● What to do
Looking at the records below, count how many lines contain the string "grey". Give that number alone.

** Opening Data for the task block **

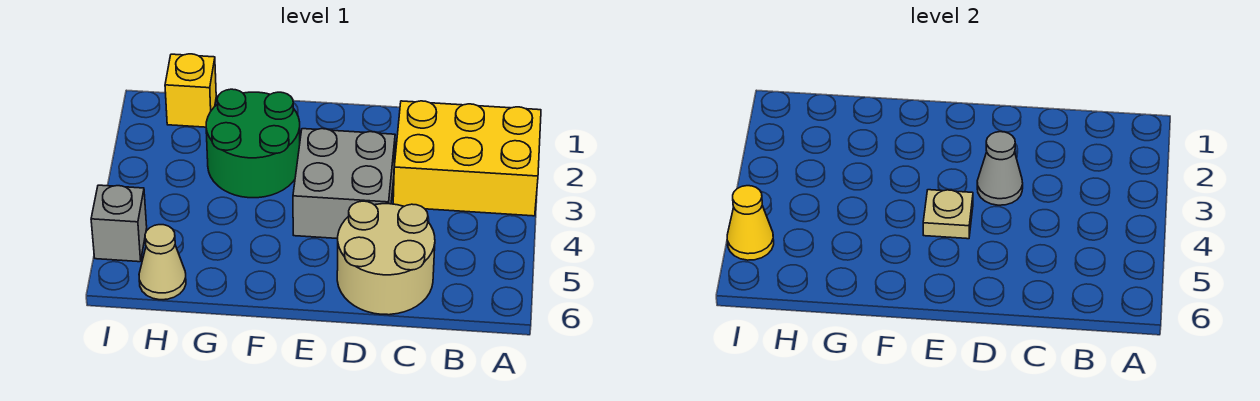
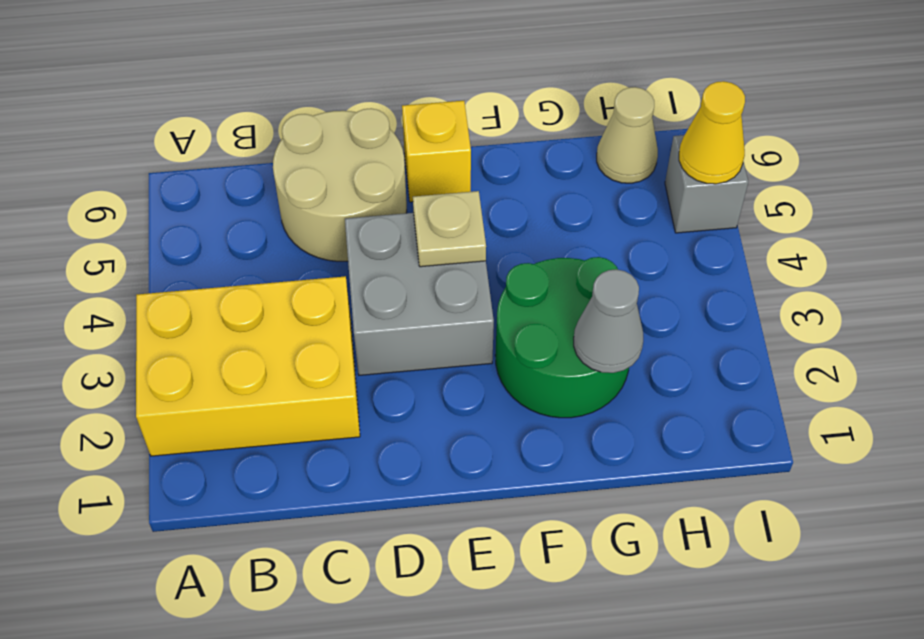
grey cone D3 level 2 -> grey cone G2 level 2
yellow brick H1 level 1 -> yellow brick E6 level 1

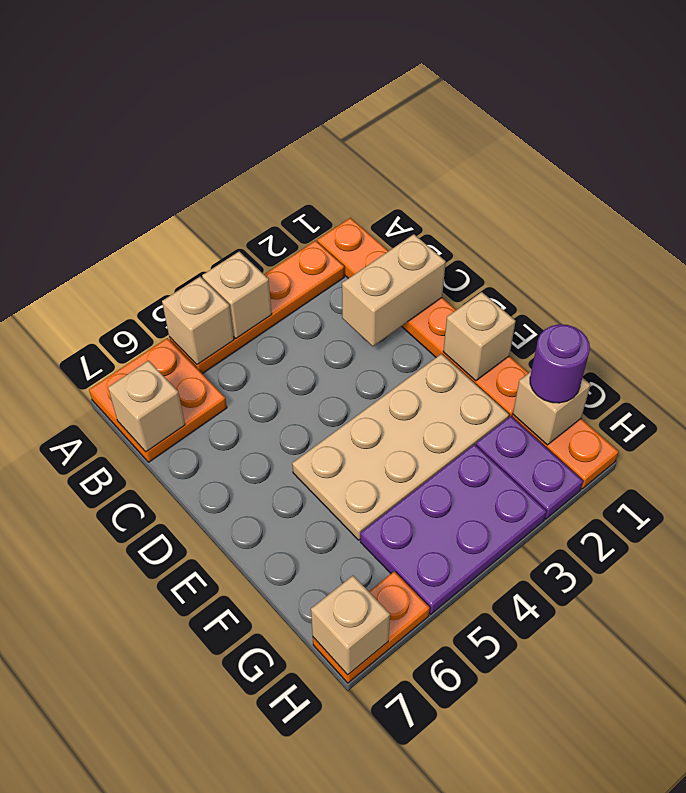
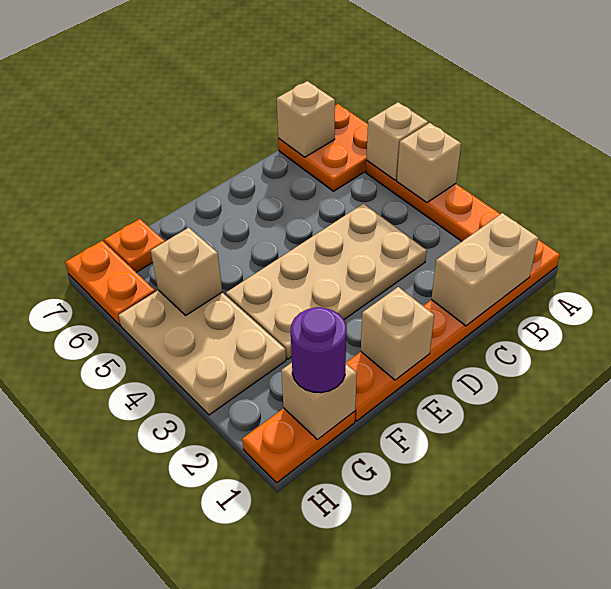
tan brick C1:C2 level 2 -> tan brick B1:C1 level 2
tan plate E2:F5 level 1 -> tan plate C3:F4 level 1
purple plate G2:H2 level 1 -> none
purple plate G3:H5 level 1 -> tan plate G3:H5 level 1
none -> orange plate G7 level 1
tan brick H7 level 2 -> tan brick G5 level 2

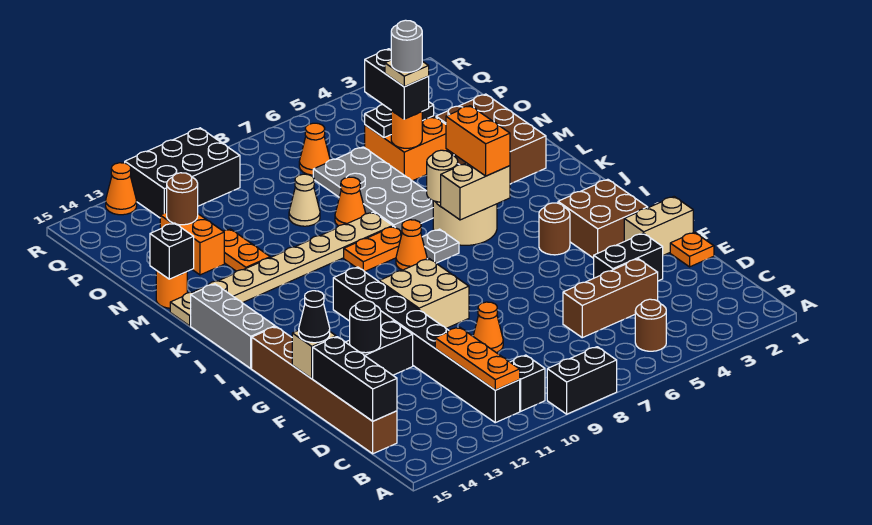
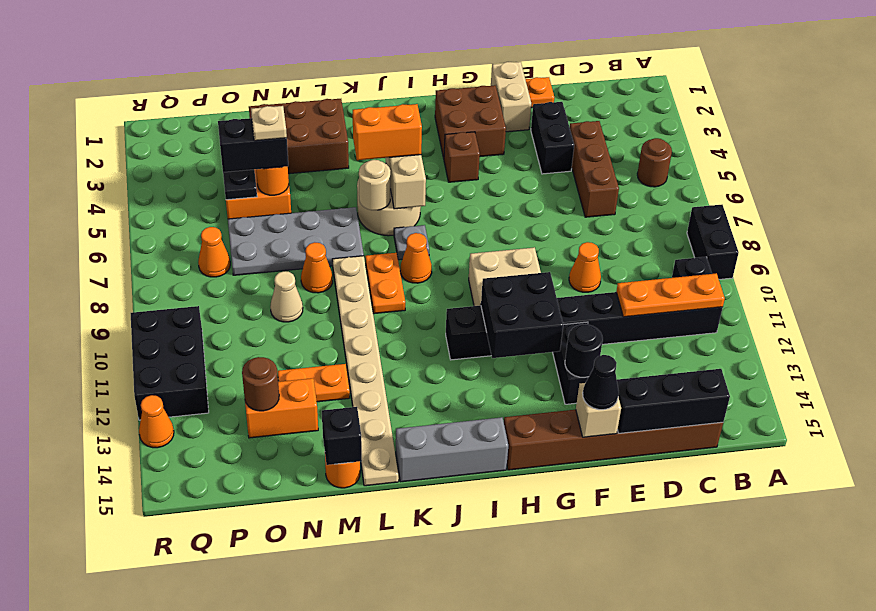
none -> black brick G11:H12 level 2
brown round brick H4 level 1 -> brown brick H4 level 1
grey round brick N5 level 5 -> none

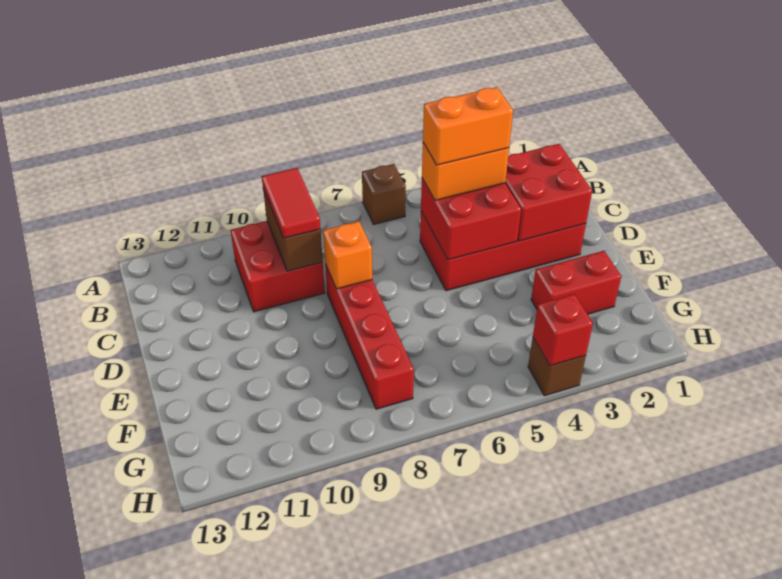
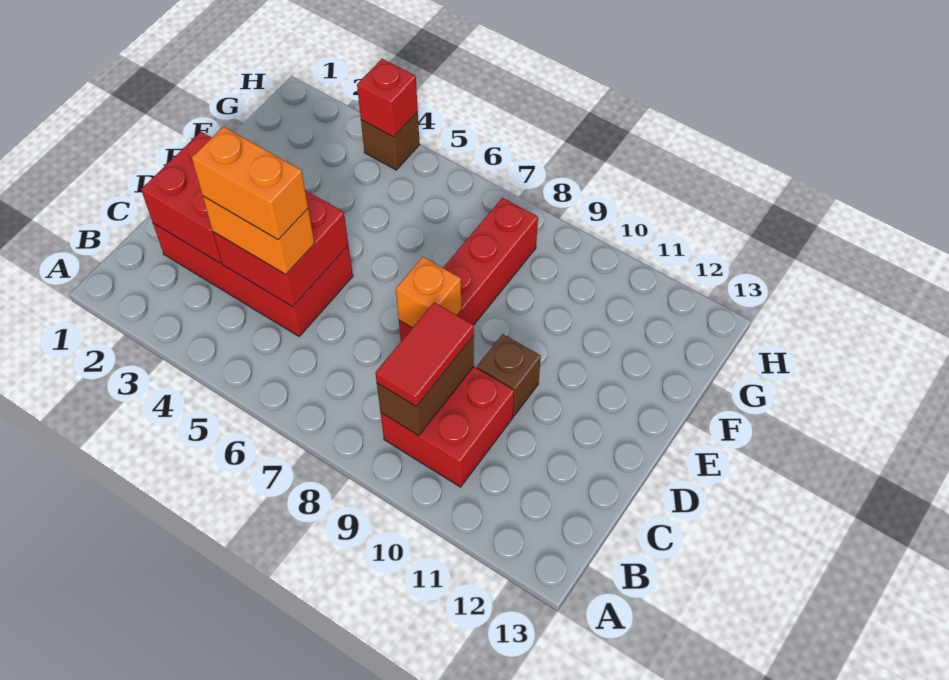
brown brick A6 level 1 -> brown brick D10 level 1
red brick F2:F3 level 1 -> none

** Closing Data for the task block **

● Response for this exercise
2